The problem:
At the line that holds "RFID2 pin SS: D7 -> D4", start repeating, and keep going exactly through the final line of the material; include both ends and skip the pictures.

Dataset Block Start

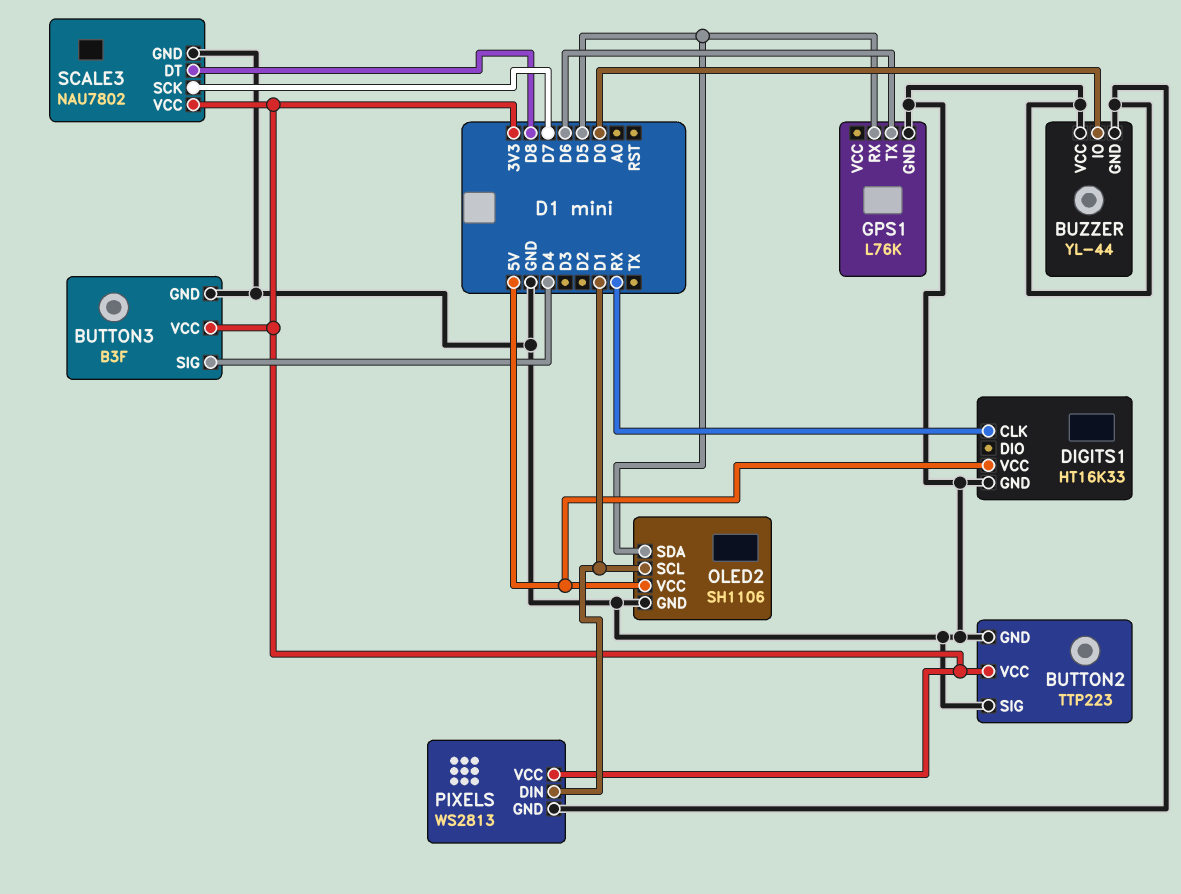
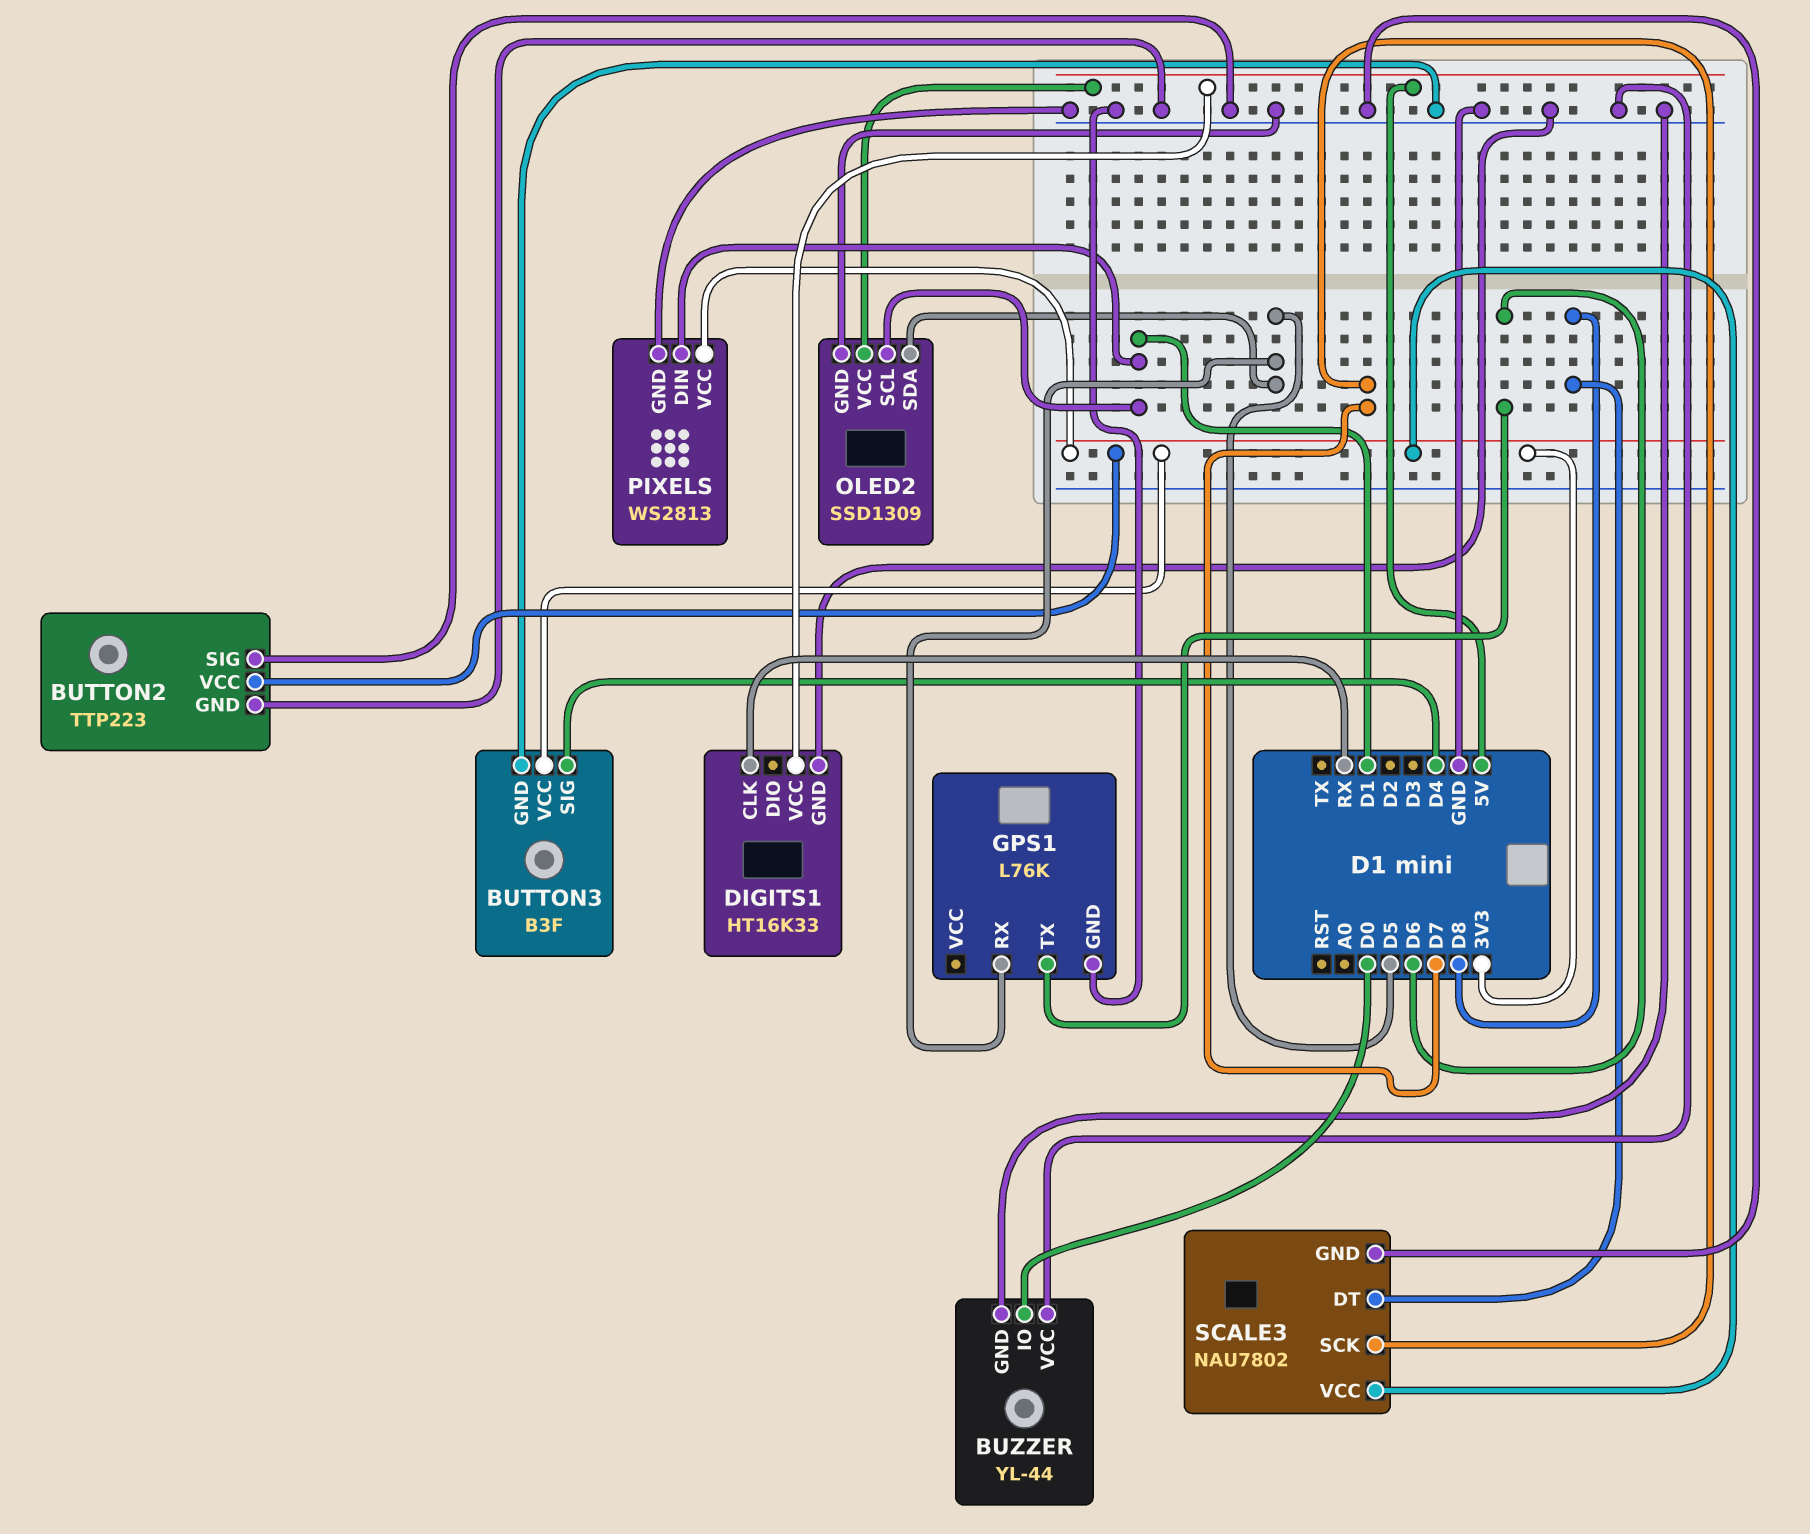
OLED2: SH1106 -> SSD1309

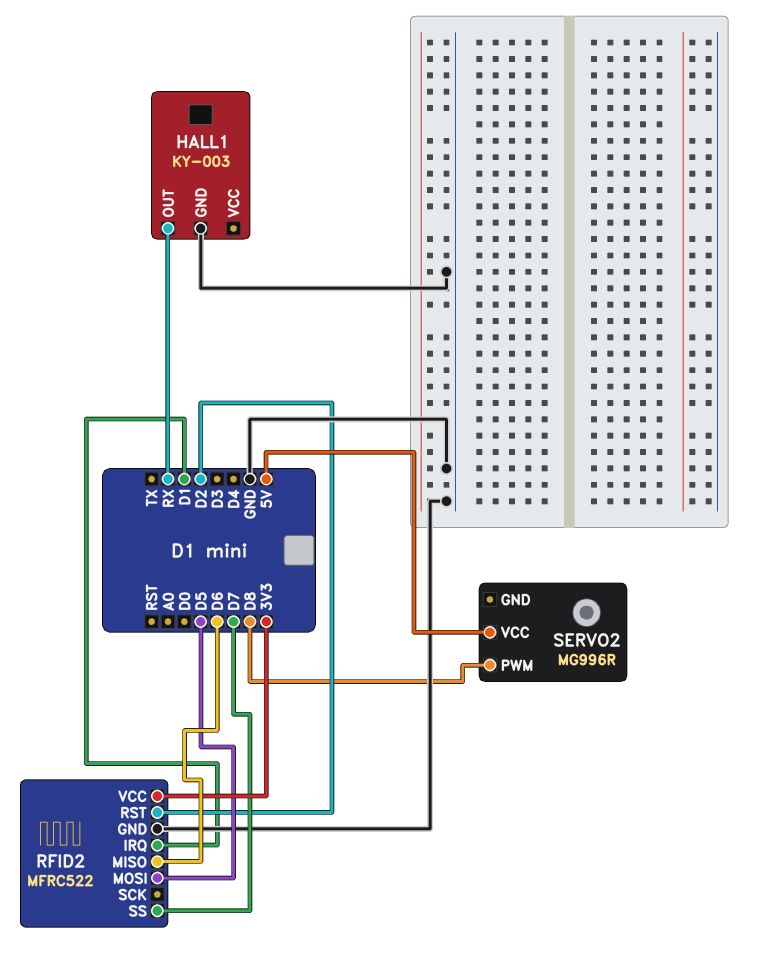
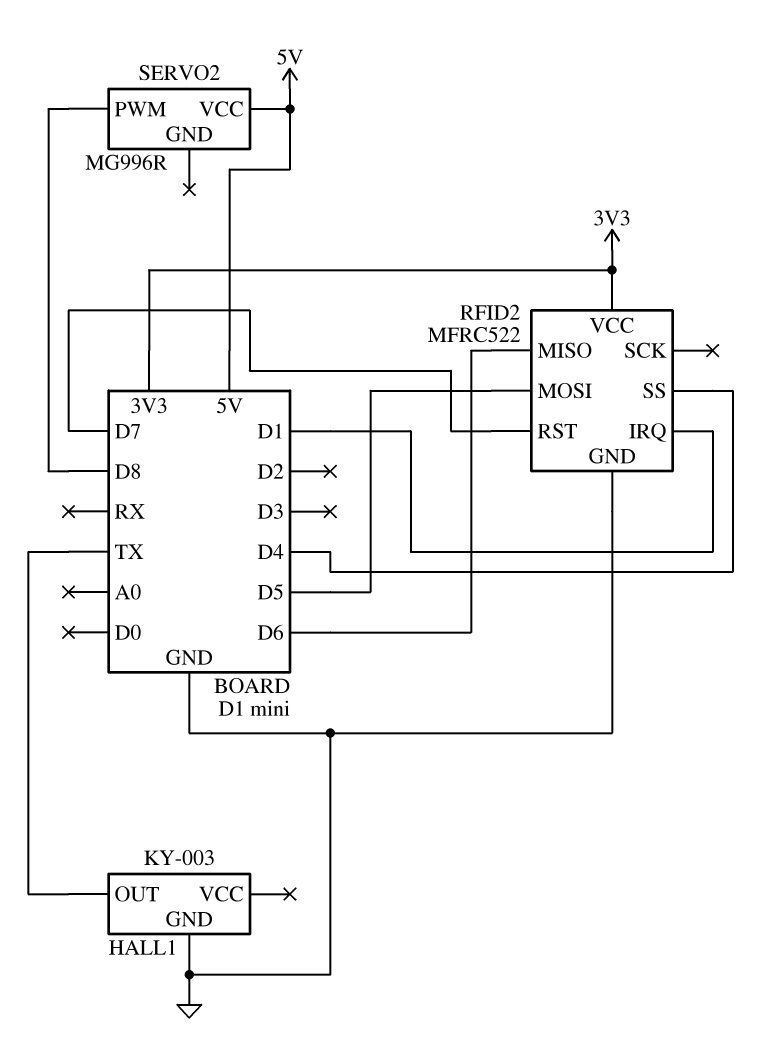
HALL1 pin OUT: RX -> TX
RFID2 pin RST: D2 -> D7
RFID2 pin SS: D7 -> D4

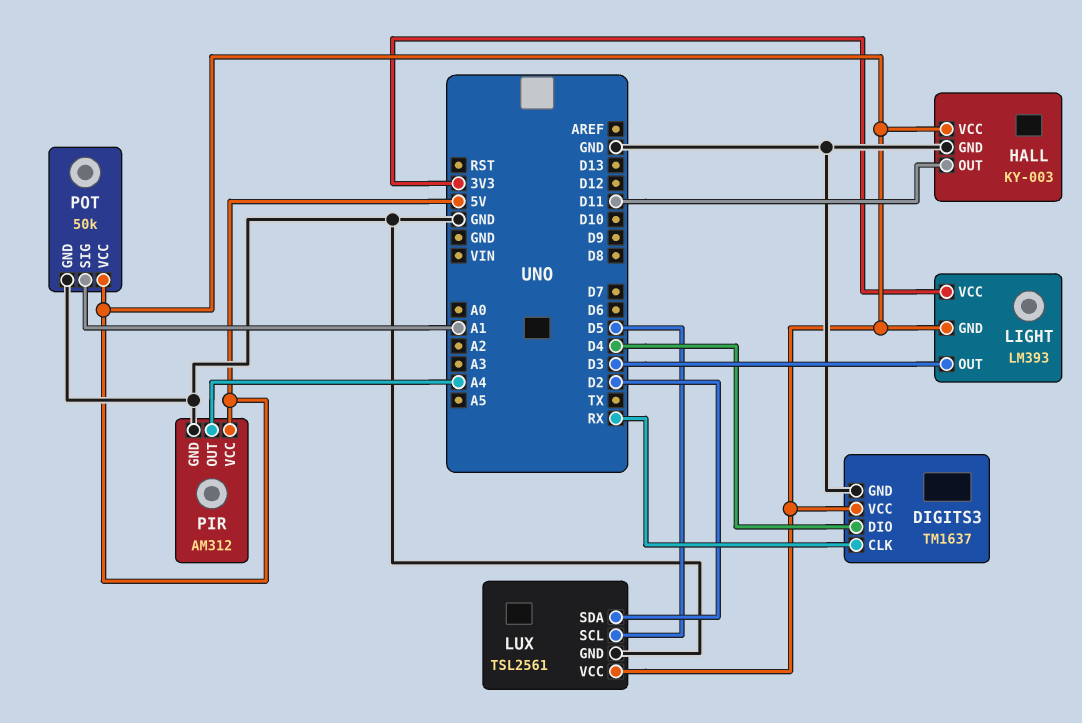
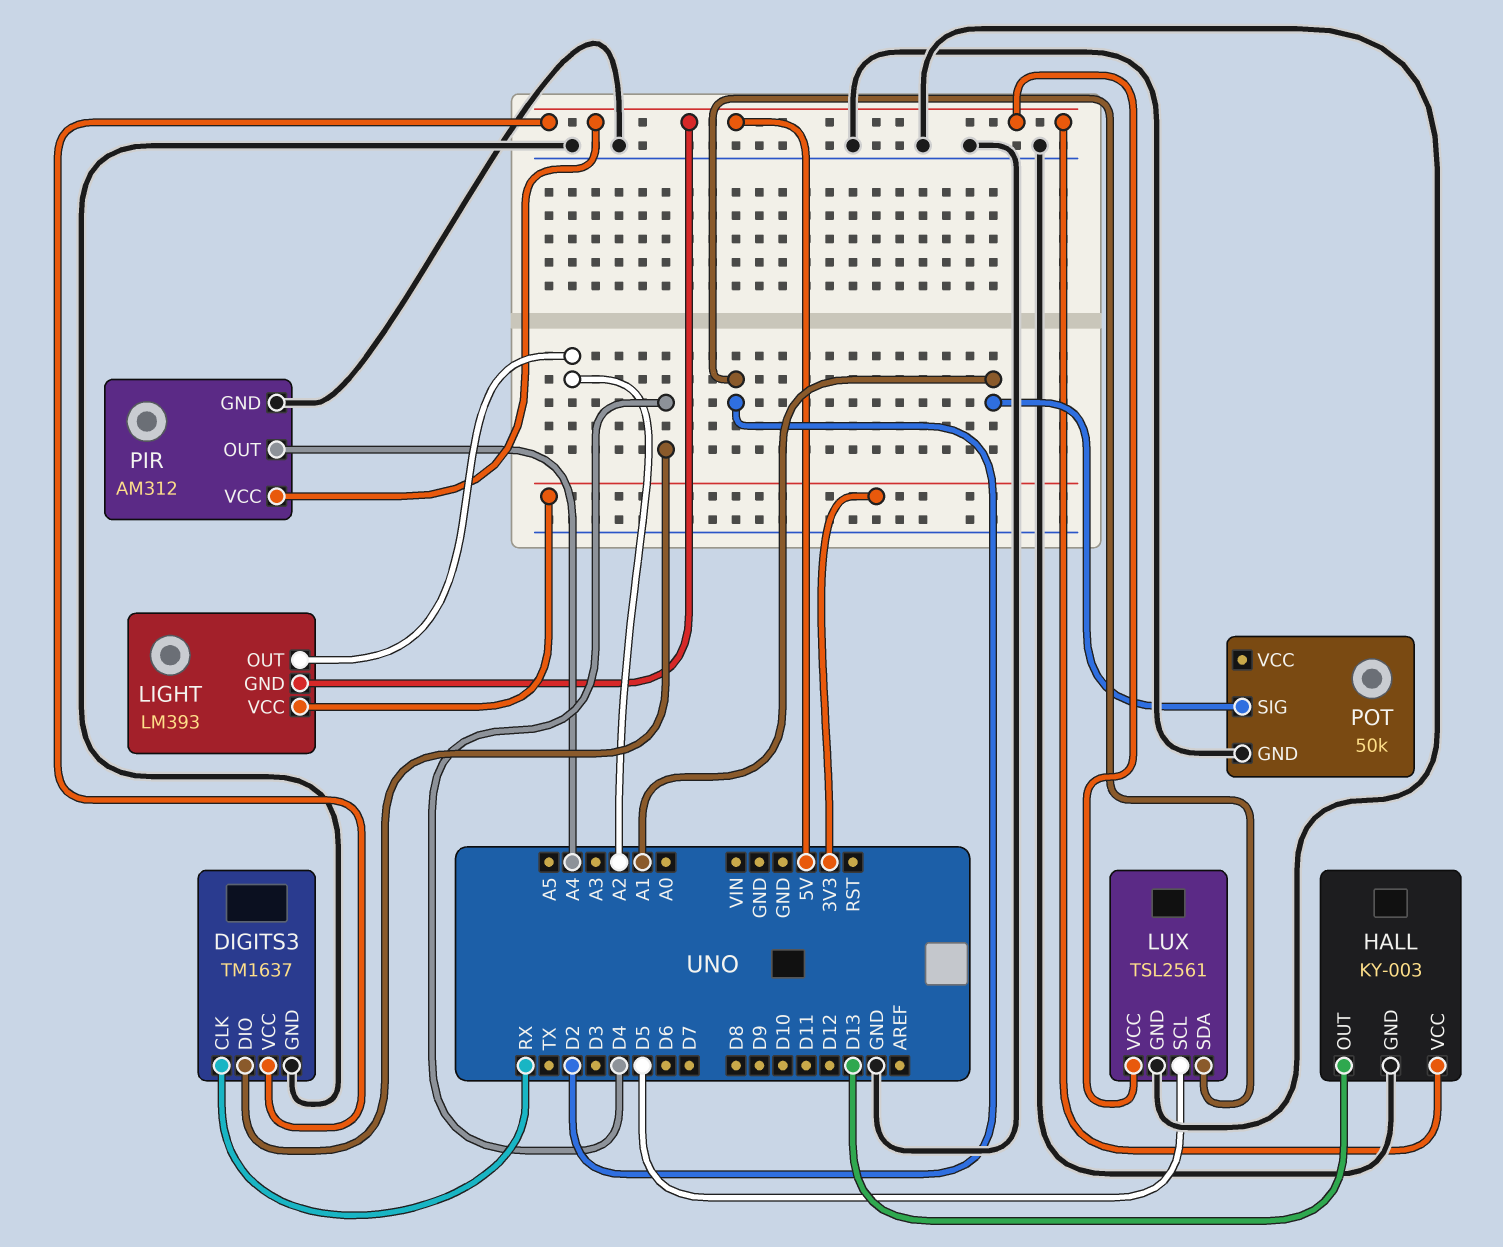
HALL pin OUT: D11 -> D13
LIGHT pin OUT: D3 -> A2
POT pin VCC: 5V -> none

Dataset Block End

Response area:
RFID2 pin SS: D7 -> D4

HALL pin OUT: D11 -> D13
LIGHT pin OUT: D3 -> A2
POT pin VCC: 5V -> none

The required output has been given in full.